SHORT PROBLEM - Everything from the line containing "Image attached. H&E-stained" through the line containing "Outline vessel or blood. (SVG masks)" must be quoted exactly; everything else is left out.

-*-

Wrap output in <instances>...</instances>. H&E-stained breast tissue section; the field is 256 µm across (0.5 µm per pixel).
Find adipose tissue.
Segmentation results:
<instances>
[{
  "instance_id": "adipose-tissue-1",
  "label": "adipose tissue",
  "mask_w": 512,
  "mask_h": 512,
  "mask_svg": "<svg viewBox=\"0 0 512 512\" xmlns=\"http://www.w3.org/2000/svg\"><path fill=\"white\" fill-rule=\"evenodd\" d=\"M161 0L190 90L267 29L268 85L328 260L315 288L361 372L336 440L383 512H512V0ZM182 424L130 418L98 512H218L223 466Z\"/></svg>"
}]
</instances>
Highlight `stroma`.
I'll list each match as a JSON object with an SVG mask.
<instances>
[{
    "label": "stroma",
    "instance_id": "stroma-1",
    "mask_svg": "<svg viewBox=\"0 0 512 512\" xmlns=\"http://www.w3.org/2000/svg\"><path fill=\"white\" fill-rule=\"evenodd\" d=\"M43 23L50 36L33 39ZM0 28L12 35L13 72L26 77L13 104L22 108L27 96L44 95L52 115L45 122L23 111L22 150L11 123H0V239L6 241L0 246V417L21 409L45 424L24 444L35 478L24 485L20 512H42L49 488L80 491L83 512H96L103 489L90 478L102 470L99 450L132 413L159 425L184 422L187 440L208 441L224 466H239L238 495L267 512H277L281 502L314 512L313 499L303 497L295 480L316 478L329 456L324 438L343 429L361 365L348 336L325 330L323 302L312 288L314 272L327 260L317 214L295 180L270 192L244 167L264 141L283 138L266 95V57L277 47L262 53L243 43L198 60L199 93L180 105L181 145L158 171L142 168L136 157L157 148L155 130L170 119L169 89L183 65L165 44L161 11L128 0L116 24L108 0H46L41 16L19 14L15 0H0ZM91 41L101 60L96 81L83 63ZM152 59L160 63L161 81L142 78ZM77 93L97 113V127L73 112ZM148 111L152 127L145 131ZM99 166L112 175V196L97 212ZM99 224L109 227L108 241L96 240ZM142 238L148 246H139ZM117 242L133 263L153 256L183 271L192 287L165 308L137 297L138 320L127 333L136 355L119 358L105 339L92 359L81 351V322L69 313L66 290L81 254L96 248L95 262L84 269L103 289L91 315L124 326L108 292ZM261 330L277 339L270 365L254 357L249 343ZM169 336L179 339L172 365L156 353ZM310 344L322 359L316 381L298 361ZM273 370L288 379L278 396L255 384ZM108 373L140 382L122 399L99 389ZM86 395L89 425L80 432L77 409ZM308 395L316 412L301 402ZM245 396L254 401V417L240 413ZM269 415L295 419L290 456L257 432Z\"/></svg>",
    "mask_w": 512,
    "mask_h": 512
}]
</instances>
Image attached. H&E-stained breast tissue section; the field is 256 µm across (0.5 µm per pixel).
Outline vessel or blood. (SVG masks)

-*-

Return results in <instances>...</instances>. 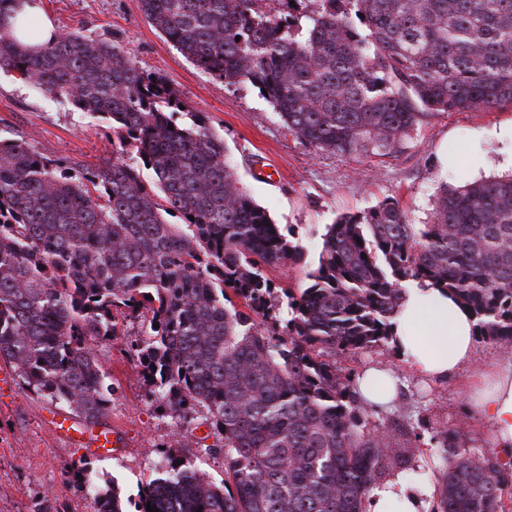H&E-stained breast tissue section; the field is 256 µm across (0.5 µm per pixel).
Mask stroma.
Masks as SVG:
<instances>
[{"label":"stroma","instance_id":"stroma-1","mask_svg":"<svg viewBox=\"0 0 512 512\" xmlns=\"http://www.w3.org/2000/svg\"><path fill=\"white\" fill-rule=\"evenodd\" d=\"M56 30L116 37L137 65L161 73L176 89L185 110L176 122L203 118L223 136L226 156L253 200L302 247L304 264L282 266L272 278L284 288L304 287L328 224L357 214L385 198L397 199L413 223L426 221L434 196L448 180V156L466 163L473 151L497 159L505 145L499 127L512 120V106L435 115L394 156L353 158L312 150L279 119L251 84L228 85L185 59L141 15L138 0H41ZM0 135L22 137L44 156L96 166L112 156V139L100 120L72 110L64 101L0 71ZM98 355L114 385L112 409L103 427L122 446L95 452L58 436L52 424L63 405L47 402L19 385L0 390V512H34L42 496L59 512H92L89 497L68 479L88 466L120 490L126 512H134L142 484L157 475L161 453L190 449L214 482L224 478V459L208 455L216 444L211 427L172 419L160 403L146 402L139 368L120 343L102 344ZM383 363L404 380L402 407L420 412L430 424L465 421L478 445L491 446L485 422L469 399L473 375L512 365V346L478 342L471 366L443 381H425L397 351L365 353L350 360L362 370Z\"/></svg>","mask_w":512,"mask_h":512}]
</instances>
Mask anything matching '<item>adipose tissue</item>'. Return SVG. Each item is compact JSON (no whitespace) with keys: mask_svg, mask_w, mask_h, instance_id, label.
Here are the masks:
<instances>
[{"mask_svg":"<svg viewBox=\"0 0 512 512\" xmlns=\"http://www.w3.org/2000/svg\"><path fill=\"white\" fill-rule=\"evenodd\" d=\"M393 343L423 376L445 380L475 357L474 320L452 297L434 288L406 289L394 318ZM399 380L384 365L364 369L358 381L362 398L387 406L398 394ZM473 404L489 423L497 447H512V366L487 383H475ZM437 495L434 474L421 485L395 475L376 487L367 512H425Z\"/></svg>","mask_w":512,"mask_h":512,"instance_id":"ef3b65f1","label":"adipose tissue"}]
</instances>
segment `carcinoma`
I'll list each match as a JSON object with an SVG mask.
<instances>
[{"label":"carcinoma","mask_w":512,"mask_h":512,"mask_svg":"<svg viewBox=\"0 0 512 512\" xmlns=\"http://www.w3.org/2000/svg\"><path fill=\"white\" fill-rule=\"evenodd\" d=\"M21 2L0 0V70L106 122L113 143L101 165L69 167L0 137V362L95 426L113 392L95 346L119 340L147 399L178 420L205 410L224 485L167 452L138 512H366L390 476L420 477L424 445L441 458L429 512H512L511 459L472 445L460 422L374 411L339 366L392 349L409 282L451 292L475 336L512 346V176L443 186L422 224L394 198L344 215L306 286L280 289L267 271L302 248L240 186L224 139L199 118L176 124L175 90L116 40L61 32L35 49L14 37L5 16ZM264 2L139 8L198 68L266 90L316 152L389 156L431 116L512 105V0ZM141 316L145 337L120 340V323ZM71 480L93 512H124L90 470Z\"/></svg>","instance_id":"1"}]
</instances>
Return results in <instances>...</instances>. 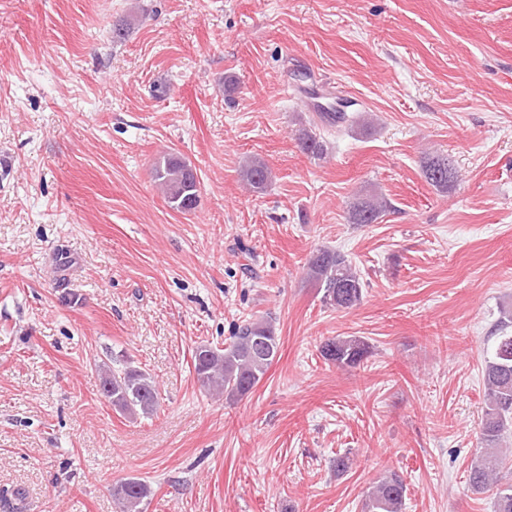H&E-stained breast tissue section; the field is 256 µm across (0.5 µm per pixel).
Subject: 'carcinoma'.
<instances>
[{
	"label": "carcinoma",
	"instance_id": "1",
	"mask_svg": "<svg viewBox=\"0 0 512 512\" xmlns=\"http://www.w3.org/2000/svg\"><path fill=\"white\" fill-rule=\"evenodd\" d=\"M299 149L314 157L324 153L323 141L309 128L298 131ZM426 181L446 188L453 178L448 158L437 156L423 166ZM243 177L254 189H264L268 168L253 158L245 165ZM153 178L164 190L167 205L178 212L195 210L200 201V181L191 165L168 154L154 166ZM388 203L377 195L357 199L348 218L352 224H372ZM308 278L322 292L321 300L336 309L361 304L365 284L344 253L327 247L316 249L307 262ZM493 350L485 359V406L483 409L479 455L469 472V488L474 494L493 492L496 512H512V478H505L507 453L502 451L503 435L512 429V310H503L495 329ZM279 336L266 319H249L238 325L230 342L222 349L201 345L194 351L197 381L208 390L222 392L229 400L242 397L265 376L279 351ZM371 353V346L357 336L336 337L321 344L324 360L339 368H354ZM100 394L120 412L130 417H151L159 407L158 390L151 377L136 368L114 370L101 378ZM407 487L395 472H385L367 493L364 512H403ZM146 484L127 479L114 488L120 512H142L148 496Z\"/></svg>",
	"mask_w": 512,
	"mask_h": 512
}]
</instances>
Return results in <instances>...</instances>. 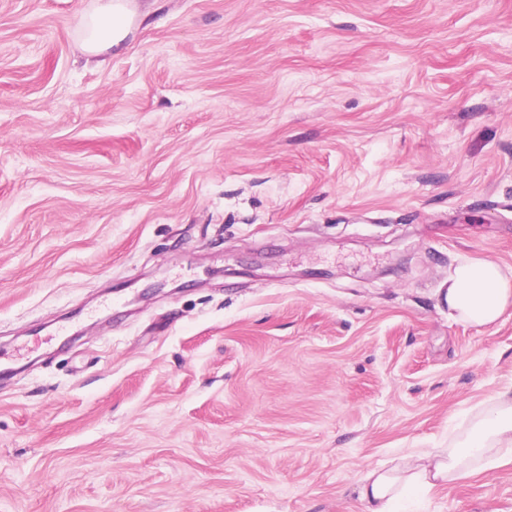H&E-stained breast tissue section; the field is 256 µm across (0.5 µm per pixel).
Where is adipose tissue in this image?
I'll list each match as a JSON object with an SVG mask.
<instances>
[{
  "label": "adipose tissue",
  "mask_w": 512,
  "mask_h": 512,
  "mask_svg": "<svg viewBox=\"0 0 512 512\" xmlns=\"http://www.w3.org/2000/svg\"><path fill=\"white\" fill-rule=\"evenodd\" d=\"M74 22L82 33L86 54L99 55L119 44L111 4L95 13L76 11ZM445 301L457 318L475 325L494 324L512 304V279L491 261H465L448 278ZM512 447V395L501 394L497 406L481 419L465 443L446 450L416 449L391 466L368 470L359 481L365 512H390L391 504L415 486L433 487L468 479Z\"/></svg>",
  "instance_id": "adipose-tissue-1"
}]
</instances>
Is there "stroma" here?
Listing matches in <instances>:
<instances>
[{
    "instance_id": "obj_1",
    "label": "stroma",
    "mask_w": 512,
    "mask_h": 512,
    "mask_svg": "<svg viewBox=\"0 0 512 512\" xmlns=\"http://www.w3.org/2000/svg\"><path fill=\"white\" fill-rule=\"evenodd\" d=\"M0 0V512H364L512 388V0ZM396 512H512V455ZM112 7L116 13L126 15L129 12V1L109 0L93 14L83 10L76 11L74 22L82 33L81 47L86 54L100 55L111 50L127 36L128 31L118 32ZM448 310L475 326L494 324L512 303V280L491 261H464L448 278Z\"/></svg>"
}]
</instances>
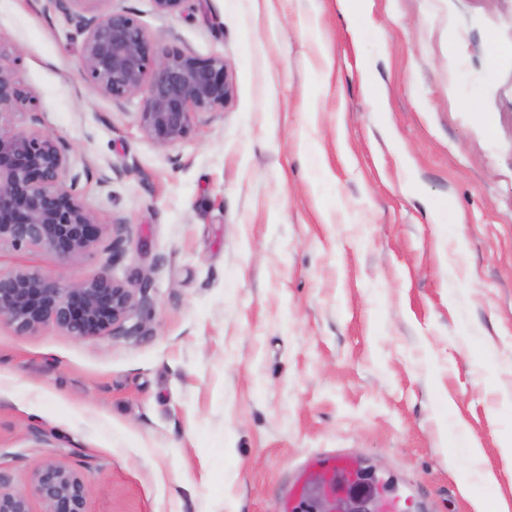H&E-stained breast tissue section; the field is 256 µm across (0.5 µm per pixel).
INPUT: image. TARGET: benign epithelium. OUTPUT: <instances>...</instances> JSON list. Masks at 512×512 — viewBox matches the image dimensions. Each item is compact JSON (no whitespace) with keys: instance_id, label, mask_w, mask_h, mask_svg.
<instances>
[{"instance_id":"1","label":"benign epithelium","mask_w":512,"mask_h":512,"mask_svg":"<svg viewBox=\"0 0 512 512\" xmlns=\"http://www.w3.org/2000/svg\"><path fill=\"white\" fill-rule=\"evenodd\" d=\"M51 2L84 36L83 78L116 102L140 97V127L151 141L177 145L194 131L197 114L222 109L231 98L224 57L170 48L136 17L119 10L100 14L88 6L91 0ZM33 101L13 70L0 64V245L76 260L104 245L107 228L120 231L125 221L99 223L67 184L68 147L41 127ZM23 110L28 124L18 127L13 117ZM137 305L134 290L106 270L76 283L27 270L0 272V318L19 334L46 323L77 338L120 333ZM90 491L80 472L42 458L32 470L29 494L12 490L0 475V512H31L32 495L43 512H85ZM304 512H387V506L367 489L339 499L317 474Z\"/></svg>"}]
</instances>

-*-

SOLVED EXERCISE -
Image attached. H&E-stained breast tissue section; the field is 256 µm across (0.5 µm per pixel).
Outline vessel or blood. (SVG masks)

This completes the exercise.